Task prompt:
Copy the data that follows exactly, and include none of its images.

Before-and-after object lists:
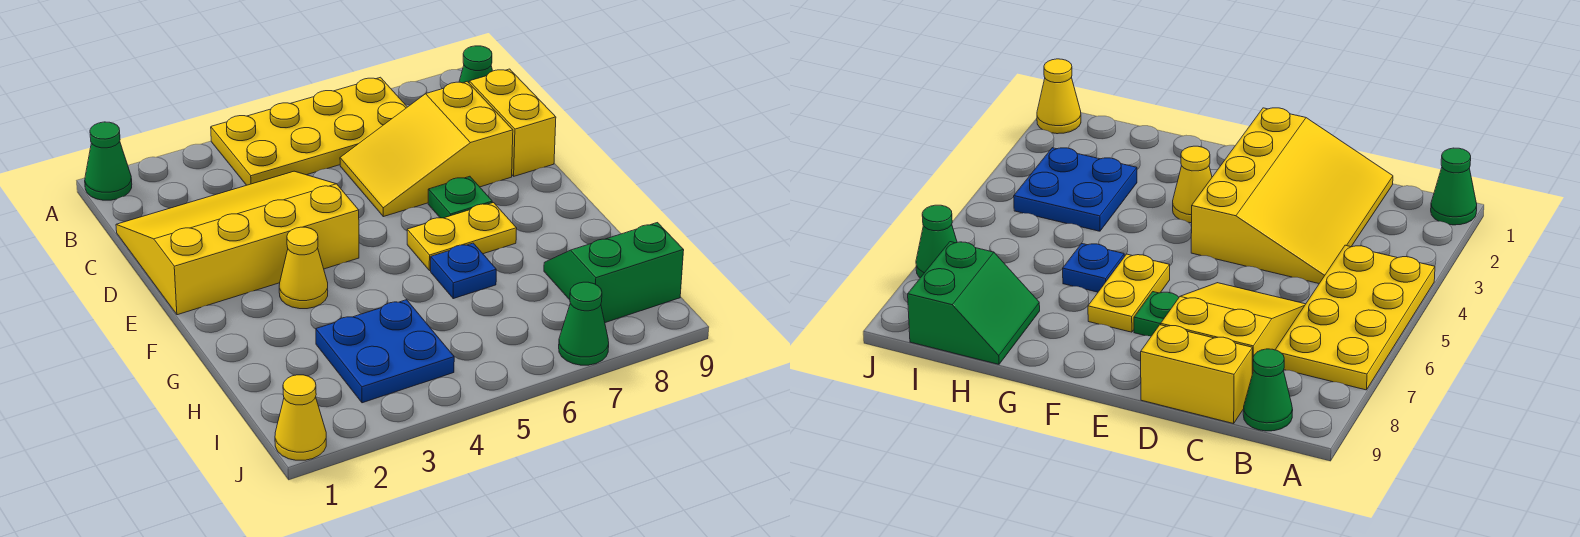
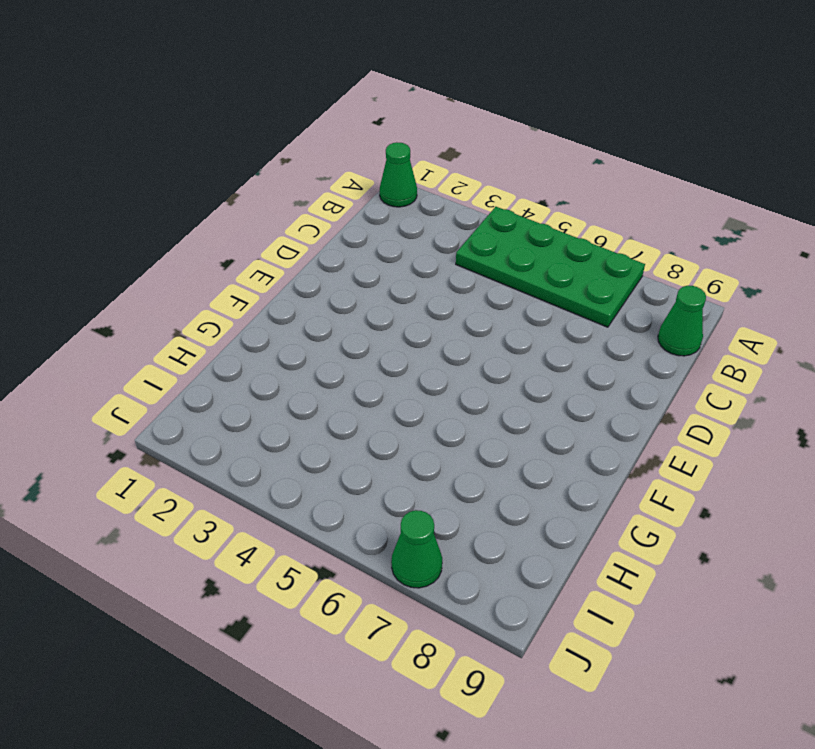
green plate A4:B7 level 1 -> yellow plate A4:B7 level 1
none -> yellow slope C1:E4 level 1 top E
none -> yellow slope C6:D8 level 1 top 8
none -> yellow brick C9:D9 level 1

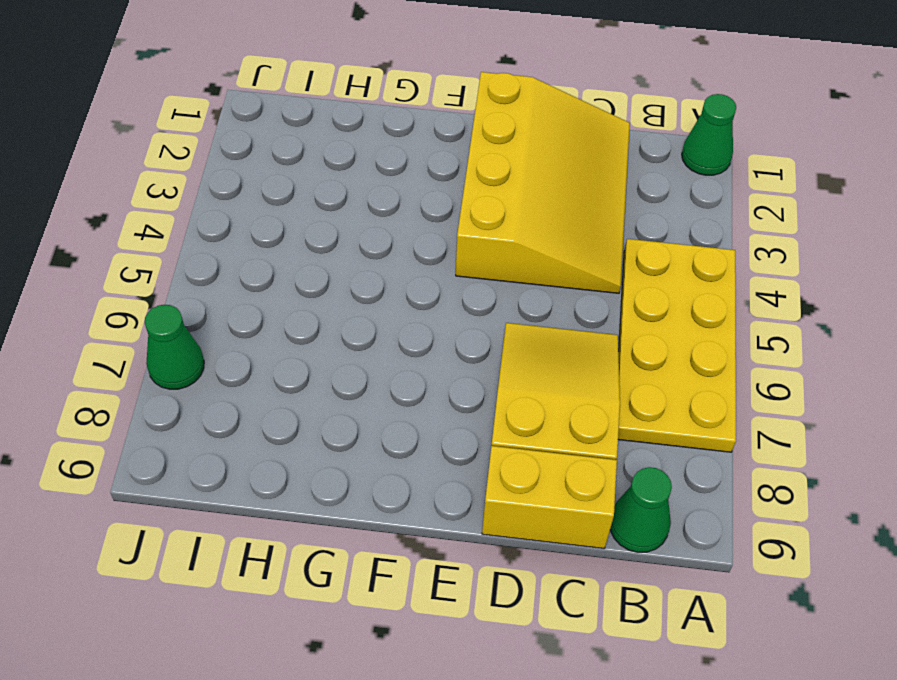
none -> green plate E7 level 1
none -> yellow cone F3 level 1
none -> yellow plate F6:F7 level 1

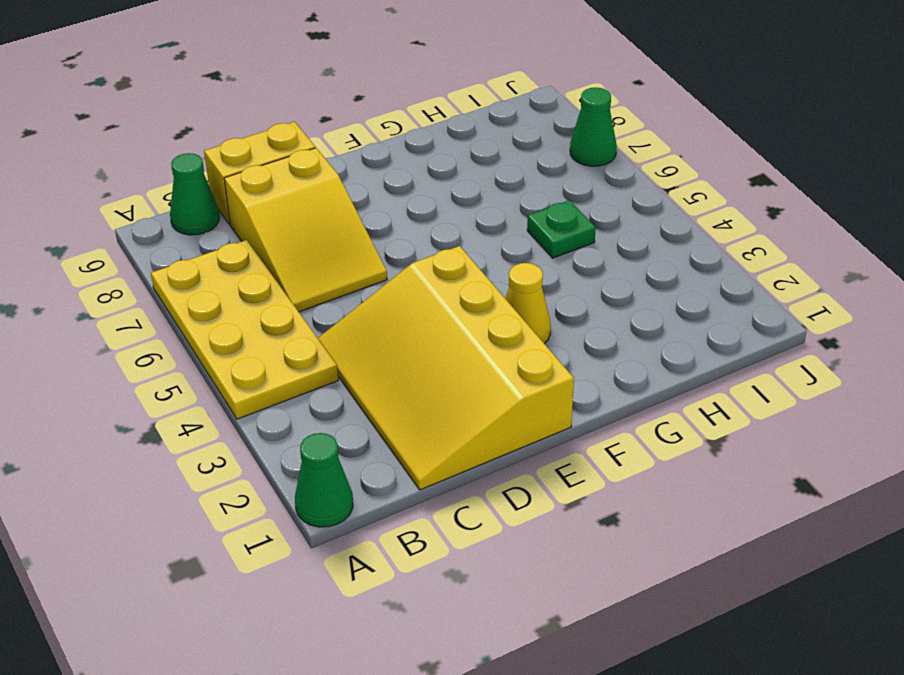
green plate H5 level 1 -> green plate E7 level 1
none -> yellow plate F6:F7 level 1
none -> blue plate G6 level 1
none -> blue plate H3:I4 level 1

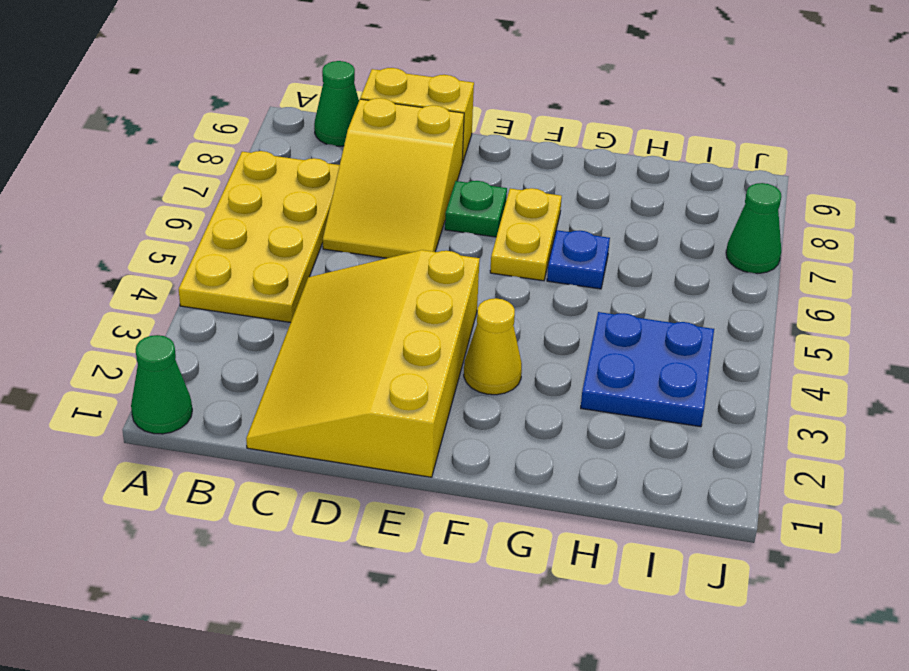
none -> green slope H8:I9 level 1 top I
none -> yellow cone J1 level 1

Exercise output:
green plate A4:B7 level 1 -> yellow plate A4:B7 level 1
none -> yellow slope C1:E4 level 1 top E
none -> yellow slope C6:D8 level 1 top 8
none -> yellow brick C9:D9 level 1

none -> green plate E7 level 1
none -> yellow cone F3 level 1
none -> yellow plate F6:F7 level 1

green plate H5 level 1 -> green plate E7 level 1
none -> yellow plate F6:F7 level 1
none -> blue plate G6 level 1
none -> blue plate H3:I4 level 1

none -> green slope H8:I9 level 1 top I
none -> yellow cone J1 level 1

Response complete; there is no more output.